[[ INFORMATION GIVEN open ]]

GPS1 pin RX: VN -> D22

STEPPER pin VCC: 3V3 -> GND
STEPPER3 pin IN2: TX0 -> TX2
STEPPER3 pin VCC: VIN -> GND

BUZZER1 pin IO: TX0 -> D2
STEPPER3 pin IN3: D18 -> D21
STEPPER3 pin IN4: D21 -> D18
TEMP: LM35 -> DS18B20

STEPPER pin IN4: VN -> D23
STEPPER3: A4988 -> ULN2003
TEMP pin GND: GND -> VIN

[[ INFORMATION GIVEN closed ]]

DIRECTIONS:
What is wanted is the line containing "STEPPER3 pin IN3: D18 -> D21" and every line after it through the last line of the entries, printed exactly.

RESULT FOR THIS TASK:
STEPPER3 pin IN3: D18 -> D21
STEPPER3 pin IN4: D21 -> D18
TEMP: LM35 -> DS18B20

STEPPER pin IN4: VN -> D23
STEPPER3: A4988 -> ULN2003
TEMP pin GND: GND -> VIN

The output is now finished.